▶ [Problem description]
Return each line of the items below that contains the string "time". Case counts, so a line with only a differently capitalized form does not qualify.

─── Exercise materials

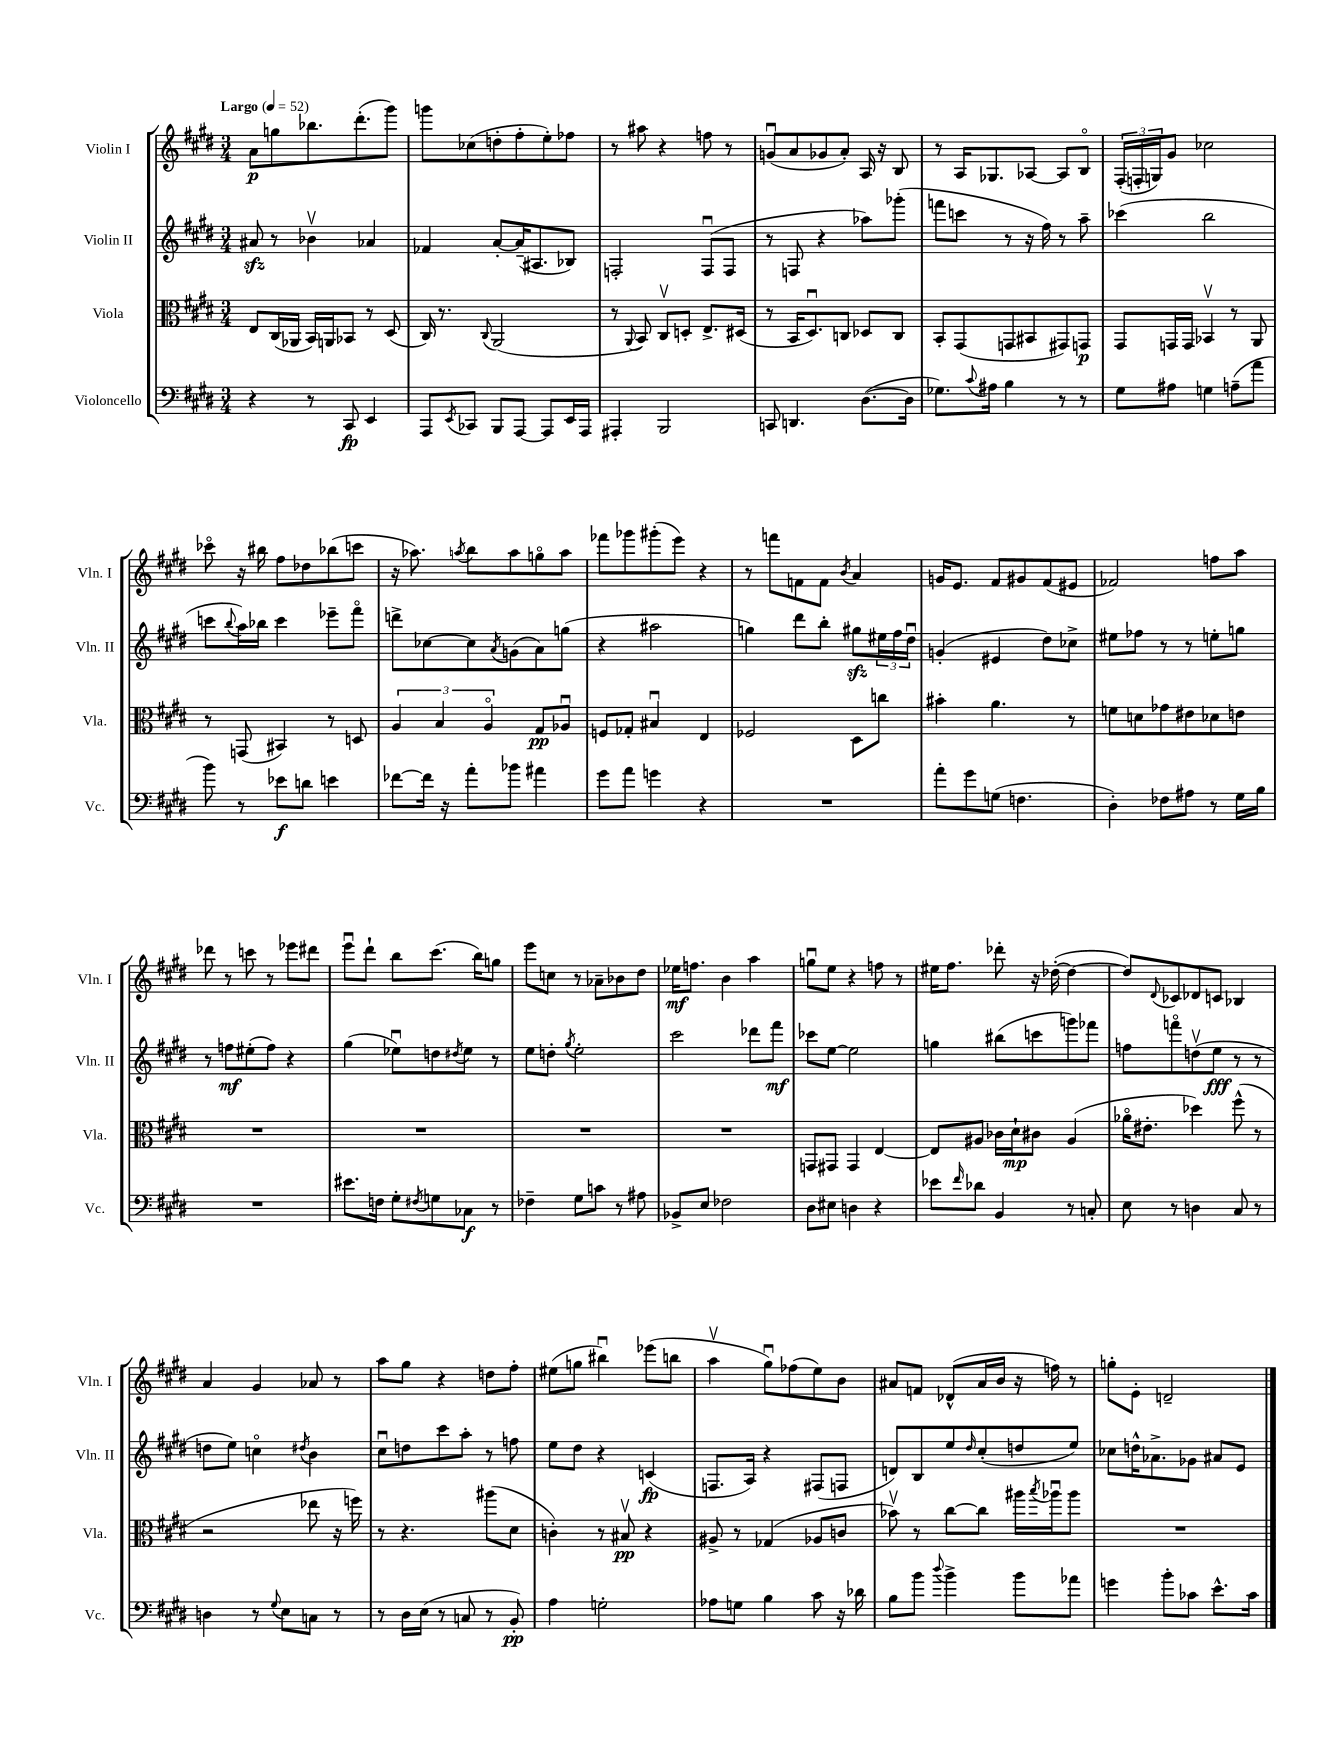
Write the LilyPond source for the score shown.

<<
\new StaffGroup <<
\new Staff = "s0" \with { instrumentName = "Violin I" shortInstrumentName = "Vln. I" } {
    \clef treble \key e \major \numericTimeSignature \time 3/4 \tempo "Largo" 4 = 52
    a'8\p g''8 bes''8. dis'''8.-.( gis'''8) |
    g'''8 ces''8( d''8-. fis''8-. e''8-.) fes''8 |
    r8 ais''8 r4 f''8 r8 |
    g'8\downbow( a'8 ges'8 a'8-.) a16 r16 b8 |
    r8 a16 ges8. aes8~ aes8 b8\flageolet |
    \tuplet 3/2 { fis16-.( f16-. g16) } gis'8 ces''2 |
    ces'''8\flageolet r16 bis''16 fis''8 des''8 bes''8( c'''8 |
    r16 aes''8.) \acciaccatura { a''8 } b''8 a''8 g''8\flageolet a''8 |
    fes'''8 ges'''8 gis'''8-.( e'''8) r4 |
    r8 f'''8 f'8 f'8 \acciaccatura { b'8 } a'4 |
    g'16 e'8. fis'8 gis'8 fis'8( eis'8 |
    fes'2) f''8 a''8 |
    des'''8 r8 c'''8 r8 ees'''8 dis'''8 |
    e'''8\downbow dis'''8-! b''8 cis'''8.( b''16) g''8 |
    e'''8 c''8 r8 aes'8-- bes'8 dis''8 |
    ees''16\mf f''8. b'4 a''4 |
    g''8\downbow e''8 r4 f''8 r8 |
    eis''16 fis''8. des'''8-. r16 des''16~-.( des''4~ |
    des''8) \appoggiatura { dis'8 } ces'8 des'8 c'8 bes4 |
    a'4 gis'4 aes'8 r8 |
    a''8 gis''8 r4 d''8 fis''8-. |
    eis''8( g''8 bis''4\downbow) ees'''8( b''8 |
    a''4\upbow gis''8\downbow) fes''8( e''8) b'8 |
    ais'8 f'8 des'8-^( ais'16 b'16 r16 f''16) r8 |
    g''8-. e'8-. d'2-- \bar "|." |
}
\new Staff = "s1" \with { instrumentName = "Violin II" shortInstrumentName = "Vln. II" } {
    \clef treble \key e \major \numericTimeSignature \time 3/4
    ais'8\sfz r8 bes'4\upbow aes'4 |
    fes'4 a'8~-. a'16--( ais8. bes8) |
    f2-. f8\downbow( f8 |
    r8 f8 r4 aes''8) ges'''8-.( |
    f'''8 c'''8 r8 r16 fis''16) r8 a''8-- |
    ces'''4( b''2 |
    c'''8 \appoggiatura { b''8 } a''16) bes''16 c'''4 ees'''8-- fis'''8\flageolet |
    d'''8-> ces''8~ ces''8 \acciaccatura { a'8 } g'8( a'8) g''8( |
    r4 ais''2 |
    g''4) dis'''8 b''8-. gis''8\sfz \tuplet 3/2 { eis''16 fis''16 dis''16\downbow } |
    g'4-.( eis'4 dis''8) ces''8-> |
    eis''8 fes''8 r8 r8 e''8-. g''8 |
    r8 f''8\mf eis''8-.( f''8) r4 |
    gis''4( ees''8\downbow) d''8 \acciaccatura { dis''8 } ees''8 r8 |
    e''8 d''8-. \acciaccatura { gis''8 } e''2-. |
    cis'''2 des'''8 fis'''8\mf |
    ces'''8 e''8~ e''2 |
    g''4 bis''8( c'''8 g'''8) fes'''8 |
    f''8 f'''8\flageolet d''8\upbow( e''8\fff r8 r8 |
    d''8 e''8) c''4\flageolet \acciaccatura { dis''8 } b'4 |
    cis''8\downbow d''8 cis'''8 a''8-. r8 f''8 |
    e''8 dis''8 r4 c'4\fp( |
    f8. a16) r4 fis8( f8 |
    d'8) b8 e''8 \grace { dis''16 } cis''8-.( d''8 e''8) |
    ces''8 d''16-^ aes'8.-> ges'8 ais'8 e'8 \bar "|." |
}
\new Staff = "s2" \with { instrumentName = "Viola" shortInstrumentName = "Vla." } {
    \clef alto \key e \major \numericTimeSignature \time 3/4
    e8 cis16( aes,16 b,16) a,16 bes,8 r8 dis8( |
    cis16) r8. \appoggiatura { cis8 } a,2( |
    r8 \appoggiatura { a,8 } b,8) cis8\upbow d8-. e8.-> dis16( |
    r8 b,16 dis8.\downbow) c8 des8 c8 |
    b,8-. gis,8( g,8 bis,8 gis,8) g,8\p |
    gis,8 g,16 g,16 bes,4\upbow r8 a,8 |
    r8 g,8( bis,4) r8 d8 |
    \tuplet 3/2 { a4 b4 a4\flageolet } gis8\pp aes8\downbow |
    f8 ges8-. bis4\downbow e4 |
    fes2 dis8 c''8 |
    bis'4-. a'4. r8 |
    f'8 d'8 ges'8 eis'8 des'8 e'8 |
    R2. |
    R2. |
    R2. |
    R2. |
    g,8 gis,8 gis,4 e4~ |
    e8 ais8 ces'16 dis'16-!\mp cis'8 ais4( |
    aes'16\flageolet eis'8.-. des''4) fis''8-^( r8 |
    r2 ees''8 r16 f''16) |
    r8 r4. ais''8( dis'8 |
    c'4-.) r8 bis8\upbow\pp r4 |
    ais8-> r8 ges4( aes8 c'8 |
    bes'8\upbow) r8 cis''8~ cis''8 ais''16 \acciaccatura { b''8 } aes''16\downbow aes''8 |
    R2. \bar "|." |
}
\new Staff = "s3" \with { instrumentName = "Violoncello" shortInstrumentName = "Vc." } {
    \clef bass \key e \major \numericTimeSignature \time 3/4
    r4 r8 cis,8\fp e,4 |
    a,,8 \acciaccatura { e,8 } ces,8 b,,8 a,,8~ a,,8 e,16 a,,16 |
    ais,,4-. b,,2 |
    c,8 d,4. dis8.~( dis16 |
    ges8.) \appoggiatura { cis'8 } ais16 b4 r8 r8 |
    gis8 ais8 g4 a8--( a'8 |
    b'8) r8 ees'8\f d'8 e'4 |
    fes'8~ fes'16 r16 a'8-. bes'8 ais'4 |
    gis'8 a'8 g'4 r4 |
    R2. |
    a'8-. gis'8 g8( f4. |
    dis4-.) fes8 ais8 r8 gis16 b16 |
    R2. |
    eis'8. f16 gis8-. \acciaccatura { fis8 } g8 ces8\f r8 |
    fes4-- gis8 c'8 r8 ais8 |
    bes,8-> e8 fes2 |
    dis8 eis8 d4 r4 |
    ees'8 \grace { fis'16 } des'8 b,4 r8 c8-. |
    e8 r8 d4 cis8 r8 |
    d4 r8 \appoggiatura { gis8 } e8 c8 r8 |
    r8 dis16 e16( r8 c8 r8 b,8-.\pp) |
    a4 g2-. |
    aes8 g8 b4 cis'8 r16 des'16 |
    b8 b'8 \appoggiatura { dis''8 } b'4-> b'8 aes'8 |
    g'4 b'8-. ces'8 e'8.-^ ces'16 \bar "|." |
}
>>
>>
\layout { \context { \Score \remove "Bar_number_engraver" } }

──────

▶ [Completed exercise]
    \clef treble \key e \major \numericTimeSignature \time 3/4 \tempo "Largo" 4 = 52
    \clef treble \key e \major \numericTimeSignature \time 3/4
    \clef alto \key e \major \numericTimeSignature \time 3/4
    \clef bass \key e \major \numericTimeSignature \time 3/4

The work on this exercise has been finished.